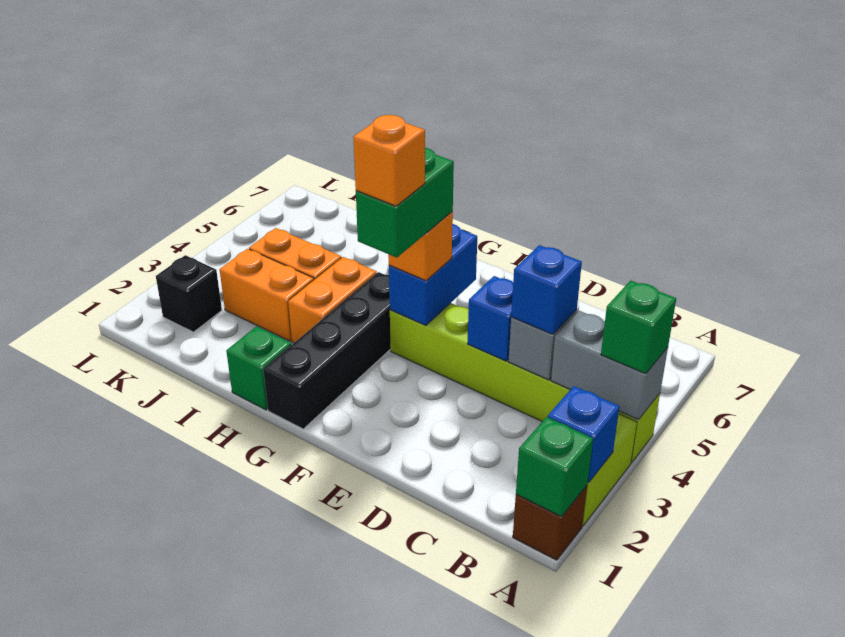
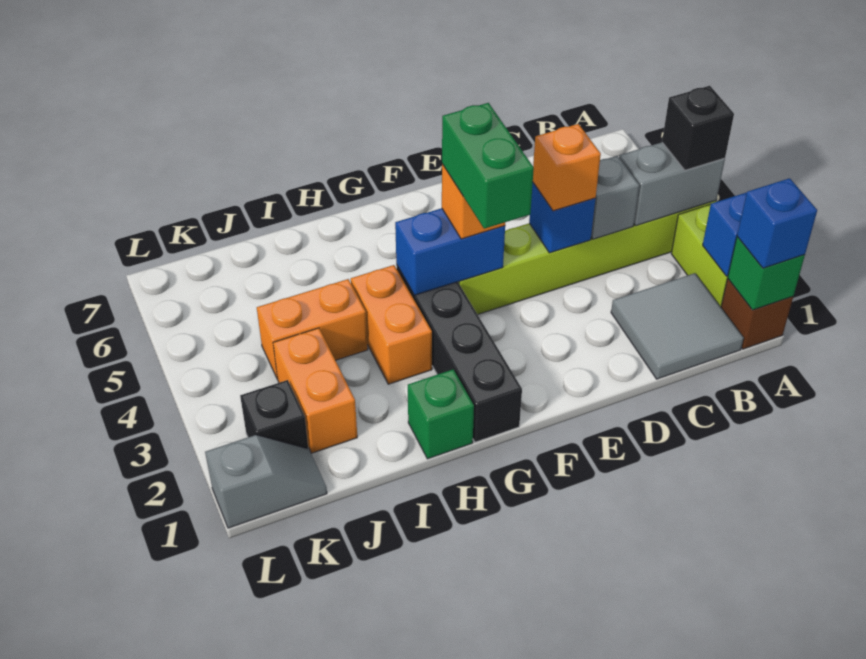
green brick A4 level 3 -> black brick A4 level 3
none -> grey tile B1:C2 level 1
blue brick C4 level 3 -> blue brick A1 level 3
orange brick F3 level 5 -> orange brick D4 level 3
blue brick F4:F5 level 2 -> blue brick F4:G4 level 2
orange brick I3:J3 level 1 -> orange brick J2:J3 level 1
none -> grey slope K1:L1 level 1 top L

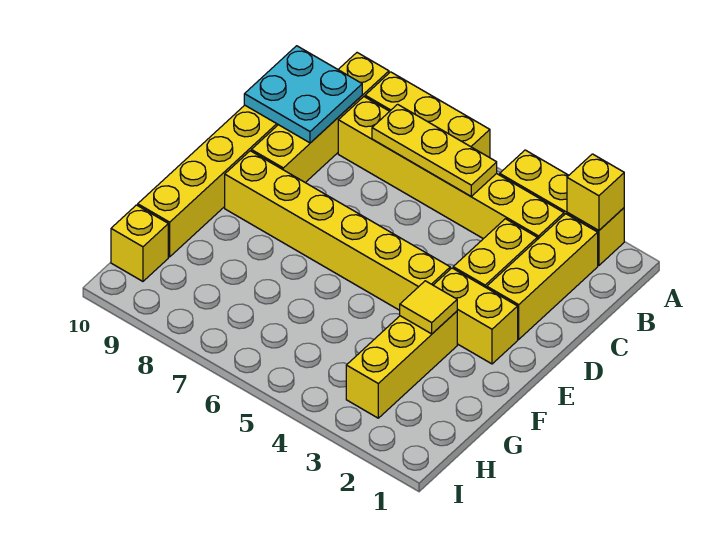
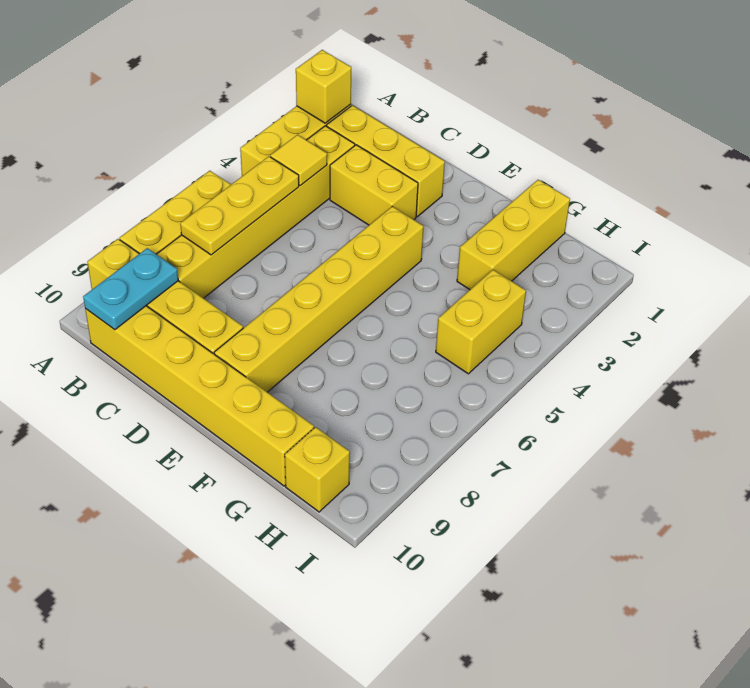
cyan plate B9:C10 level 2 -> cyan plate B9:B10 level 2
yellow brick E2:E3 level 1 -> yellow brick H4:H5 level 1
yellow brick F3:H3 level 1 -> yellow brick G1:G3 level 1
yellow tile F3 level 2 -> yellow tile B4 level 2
+ + + + +
● Description of the task
Beginning with the first line of the records above, extract each line exactly through the line that holds "yellow brick F3:H3", both ends included. Omit pictures.

● Answer space
green brick A4 level 3 -> black brick A4 level 3
none -> grey tile B1:C2 level 1
blue brick C4 level 3 -> blue brick A1 level 3
orange brick F3 level 5 -> orange brick D4 level 3
blue brick F4:F5 level 2 -> blue brick F4:G4 level 2
orange brick I3:J3 level 1 -> orange brick J2:J3 level 1
none -> grey slope K1:L1 level 1 top L

cyan plate B9:C10 level 2 -> cyan plate B9:B10 level 2
yellow brick E2:E3 level 1 -> yellow brick H4:H5 level 1
yellow brick F3:H3 level 1 -> yellow brick G1:G3 level 1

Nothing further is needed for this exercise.